Image sets with object changes:
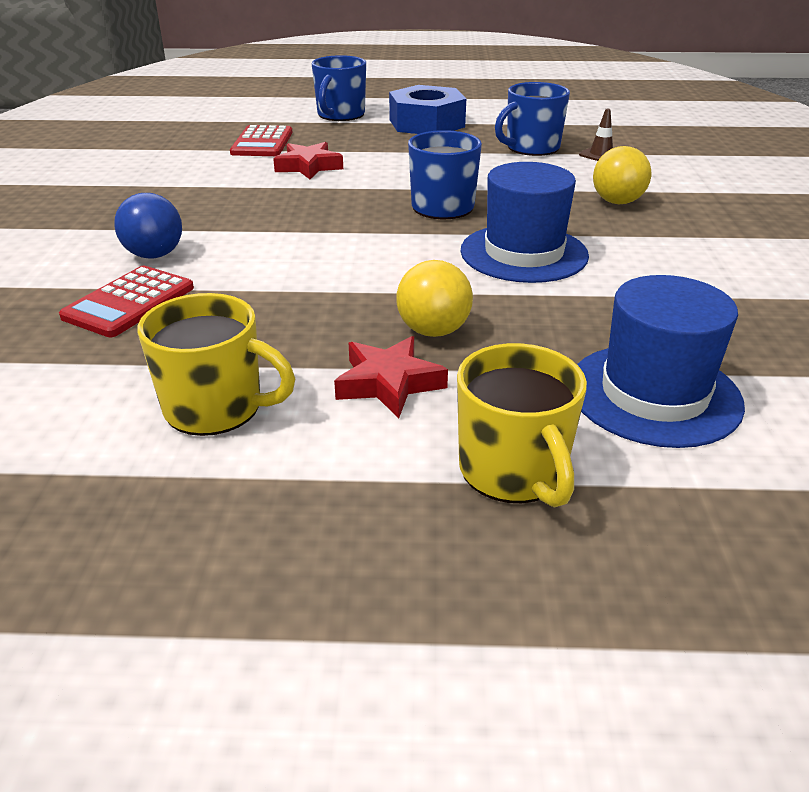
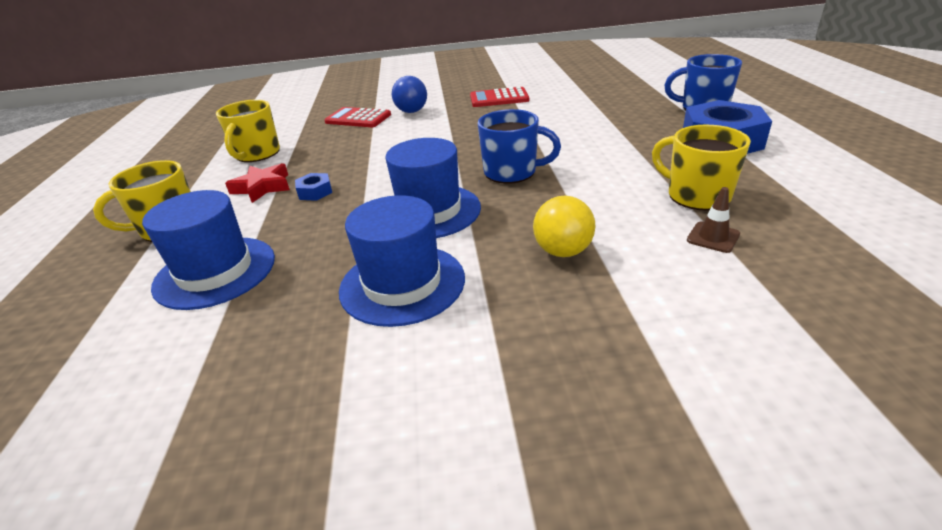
camera: 85 degrees right, 0 degrees up
(262, 143) = (607, 98): red calculator -> red calculator (499, 98)
(308, 166) = (568, 119): red star -> none
(433, 331) = (315, 192): yellow ball -> blue nut
(531, 148) = (696, 195): blue mug -> yellow mug
(672, 271) = (402, 284): none -> blue hat

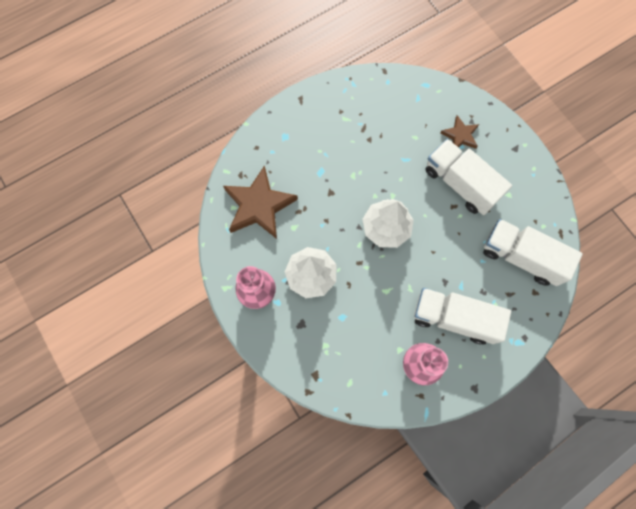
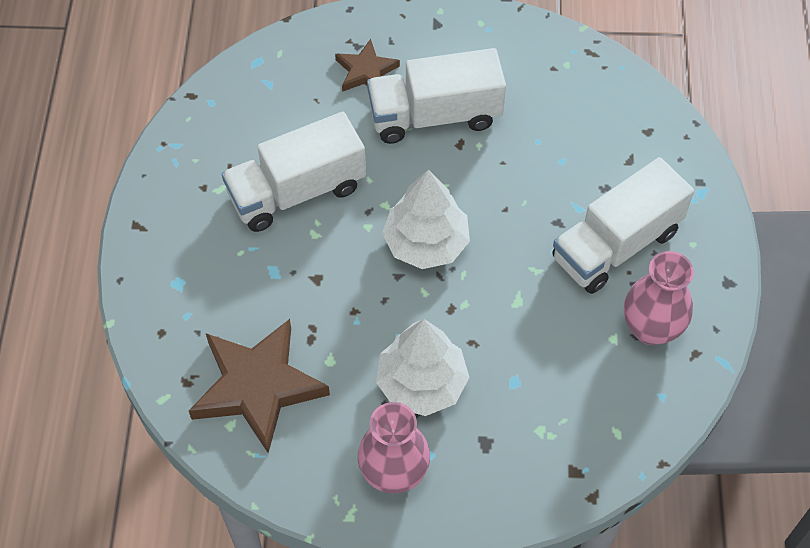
camera: 55 degrees left, 15 degrees down
(521, 257) = (589, 115): white truck -> white truck (297, 191)

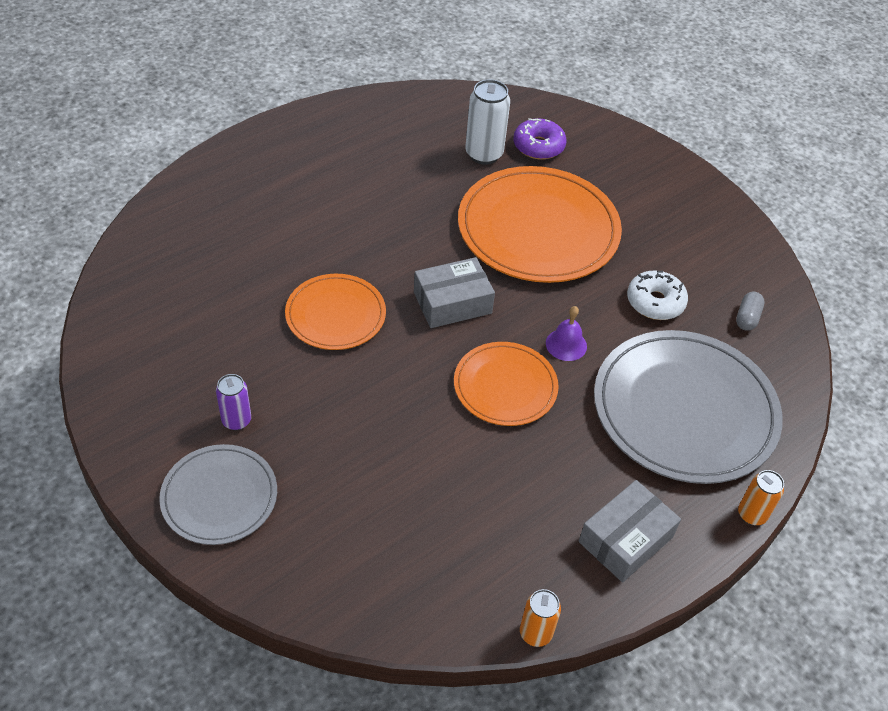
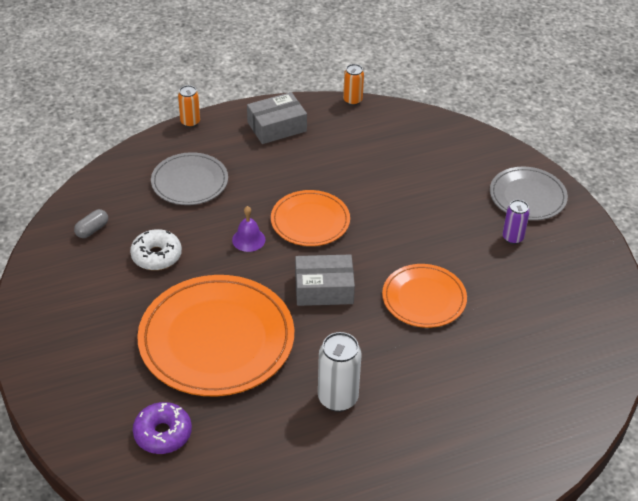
camera: 160 degrees left, 5 degrees down
(484, 154) = (226, 435): white can -> white can (338, 398)
(684, 410) = (189, 182): grey plate -> grey plate, size x0.56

▶ **Your objective**: Repeat all of the data above word for word, minus the pictures.

▶ **Response**:
camera: 85 degrees right, 0 degrees up
(262, 143) = (607, 98): red calculator -> red calculator (499, 98)
(308, 166) = (568, 119): red star -> none
(433, 331) = (315, 192): yellow ball -> blue nut
(531, 148) = (696, 195): blue mug -> yellow mug
(672, 271) = (402, 284): none -> blue hat

camera: 55 degrees left, 15 degrees down
(521, 257) = (589, 115): white truck -> white truck (297, 191)

camera: 160 degrees left, 5 degrees down
(484, 154) = (226, 435): white can -> white can (338, 398)
(684, 410) = (189, 182): grey plate -> grey plate, size x0.56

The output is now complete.